WORKING DATA:
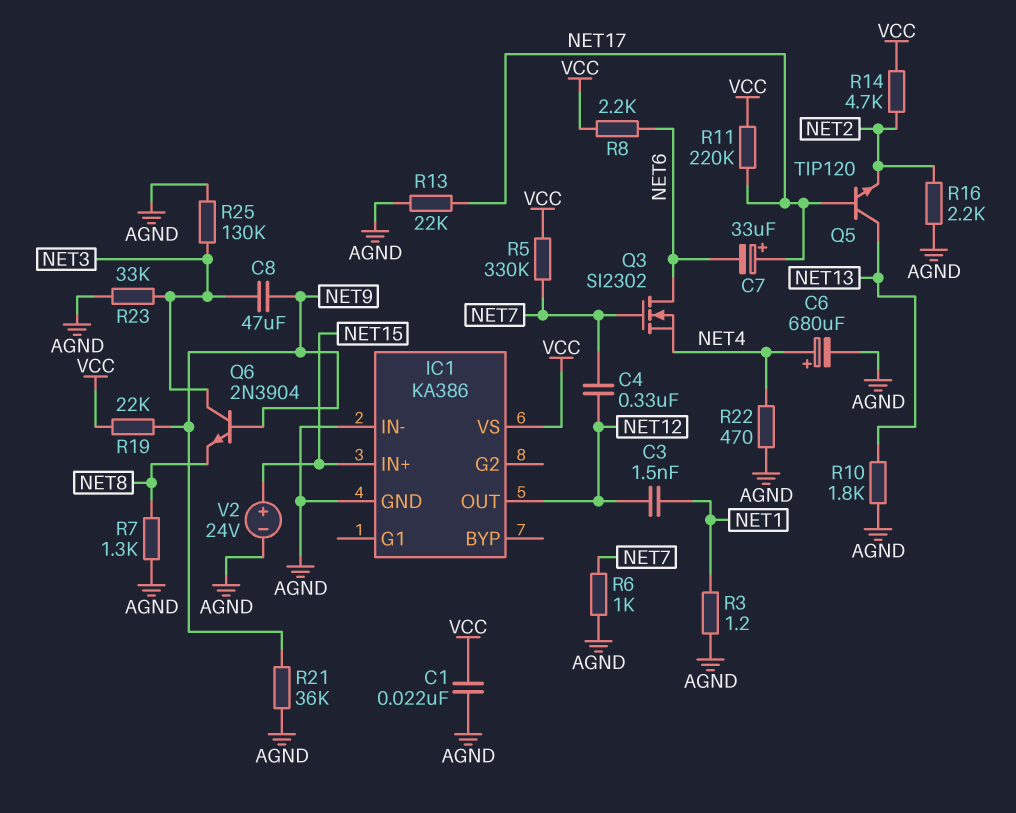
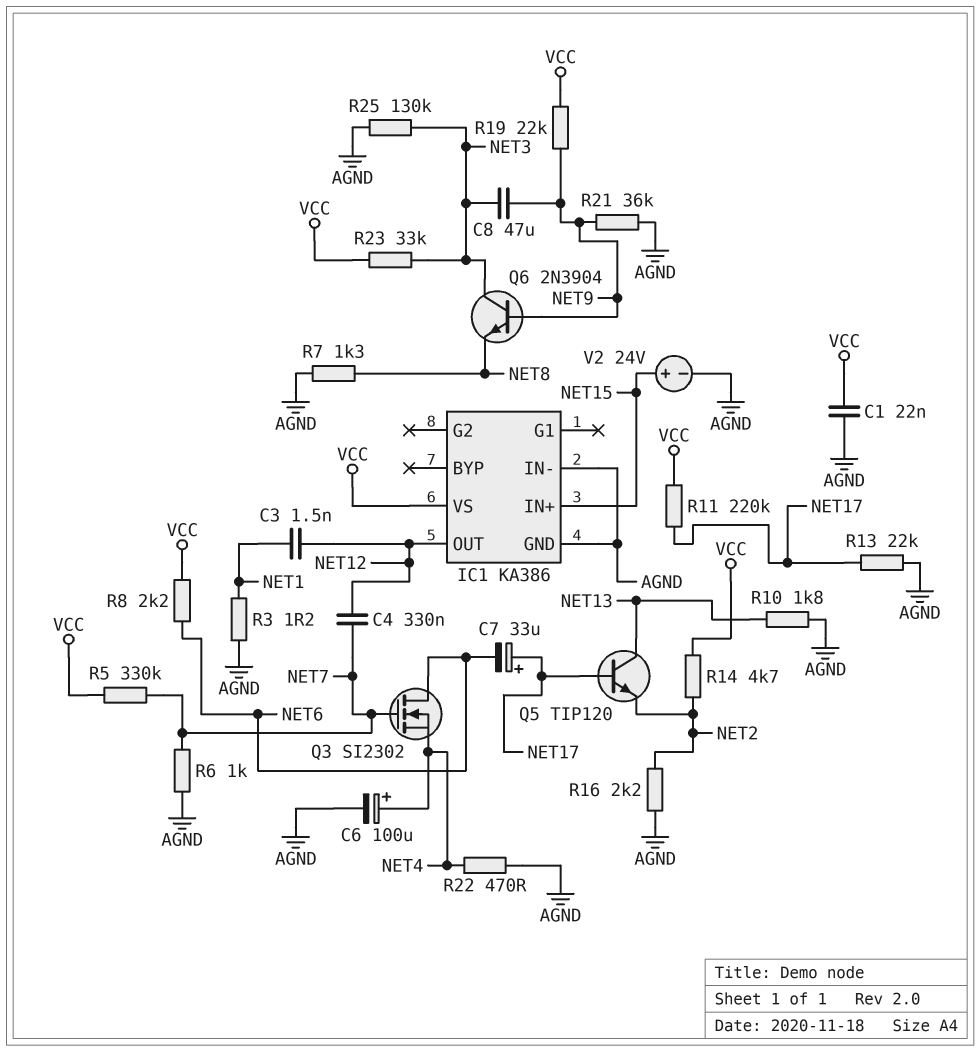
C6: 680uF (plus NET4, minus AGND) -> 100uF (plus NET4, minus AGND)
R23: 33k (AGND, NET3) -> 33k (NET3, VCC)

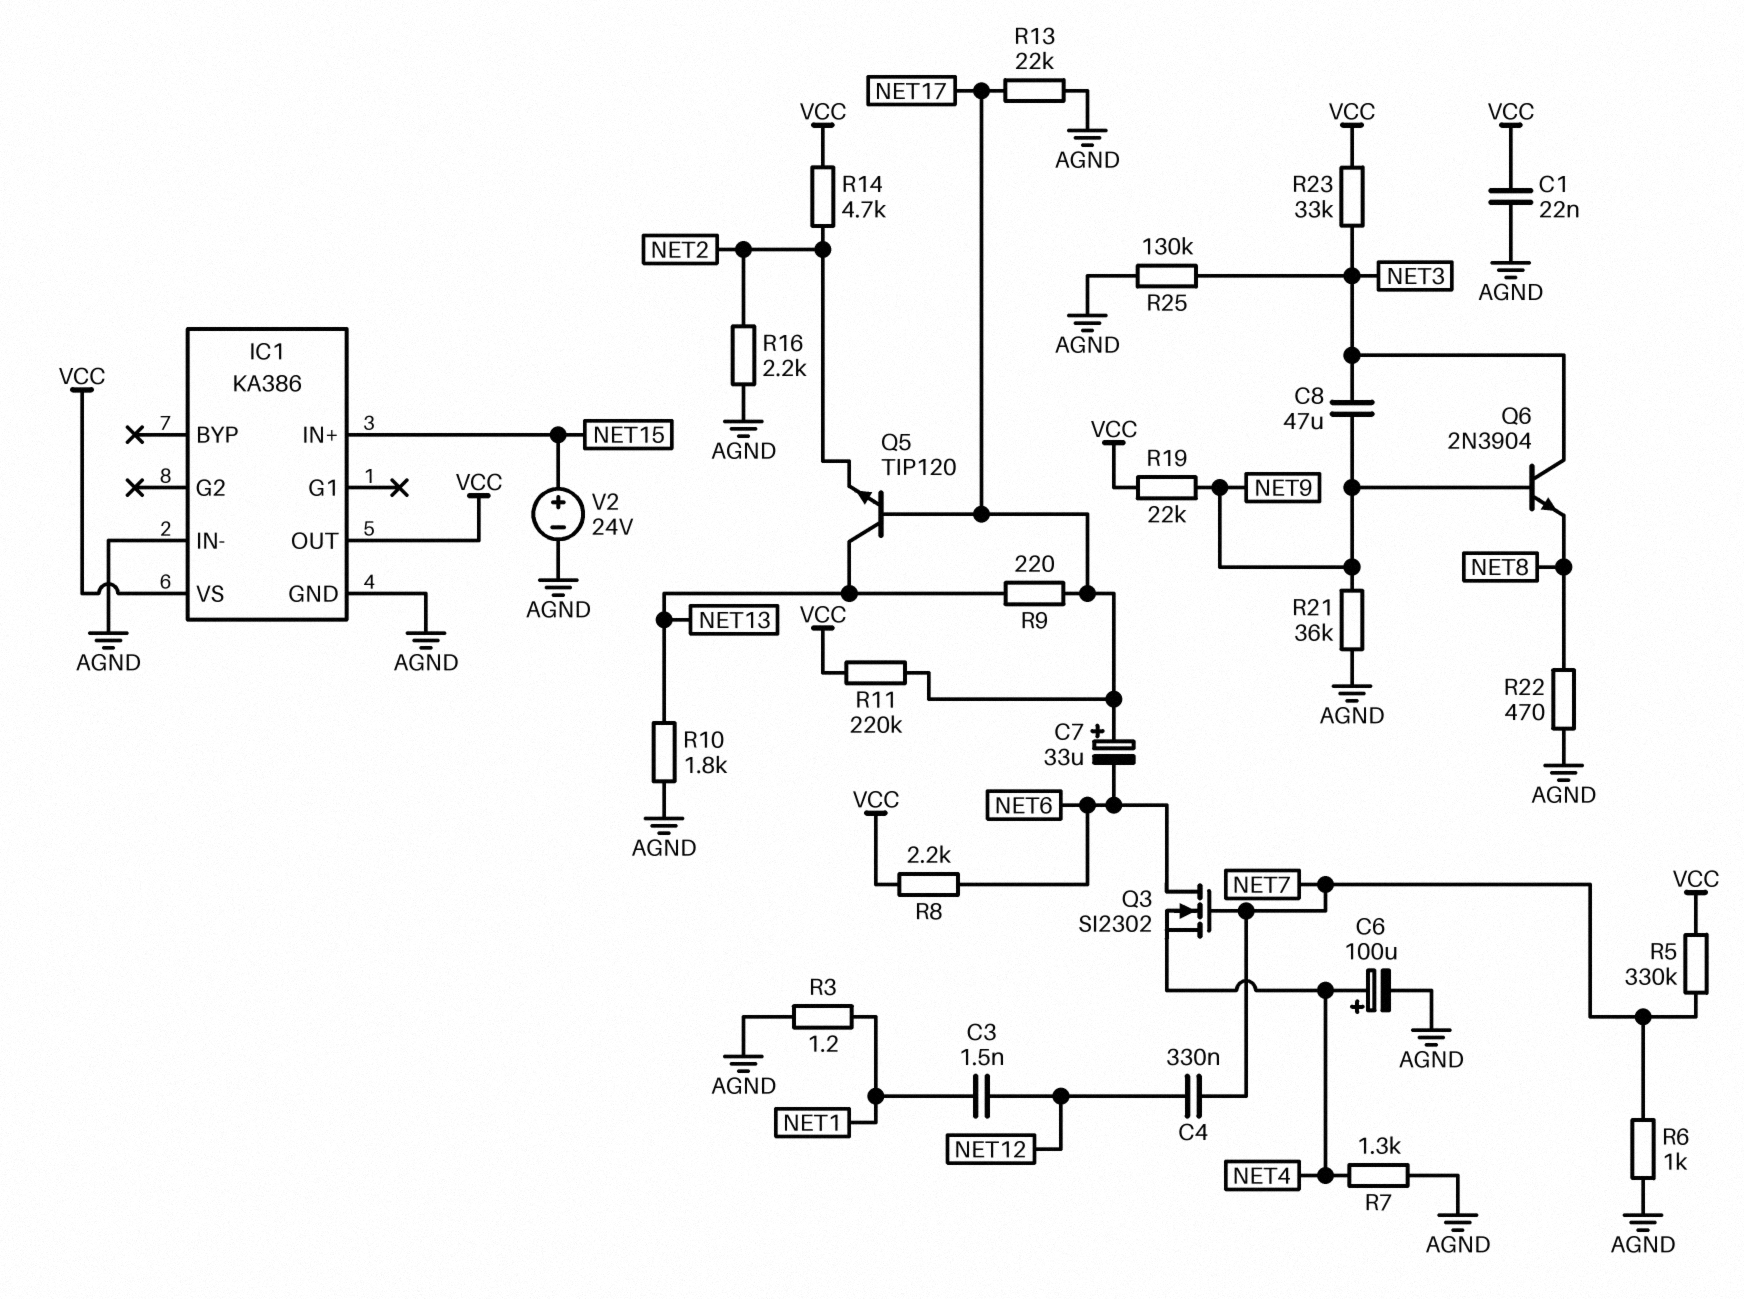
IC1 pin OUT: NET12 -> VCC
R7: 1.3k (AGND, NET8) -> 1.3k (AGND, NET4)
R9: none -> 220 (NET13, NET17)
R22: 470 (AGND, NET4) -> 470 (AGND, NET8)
* * *
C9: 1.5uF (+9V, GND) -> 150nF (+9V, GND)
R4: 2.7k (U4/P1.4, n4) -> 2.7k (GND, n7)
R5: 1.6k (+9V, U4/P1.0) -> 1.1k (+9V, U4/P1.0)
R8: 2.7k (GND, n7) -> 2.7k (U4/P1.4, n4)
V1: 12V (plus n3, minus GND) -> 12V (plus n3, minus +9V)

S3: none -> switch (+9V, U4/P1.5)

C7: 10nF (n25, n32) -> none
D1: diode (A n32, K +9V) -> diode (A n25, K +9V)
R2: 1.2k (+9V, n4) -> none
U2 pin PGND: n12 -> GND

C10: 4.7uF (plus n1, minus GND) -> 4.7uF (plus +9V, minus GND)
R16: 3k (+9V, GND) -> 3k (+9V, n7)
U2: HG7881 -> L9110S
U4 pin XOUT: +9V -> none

TASK DETAILS: Please copy out every line of the preceding listing that carries "minus".

ANSWER BOX:
C6: 680uF (plus NET4, minus AGND) -> 100uF (plus NET4, minus AGND)
V1: 12V (plus n3, minus GND) -> 12V (plus n3, minus +9V)
C10: 4.7uF (plus n1, minus GND) -> 4.7uF (plus +9V, minus GND)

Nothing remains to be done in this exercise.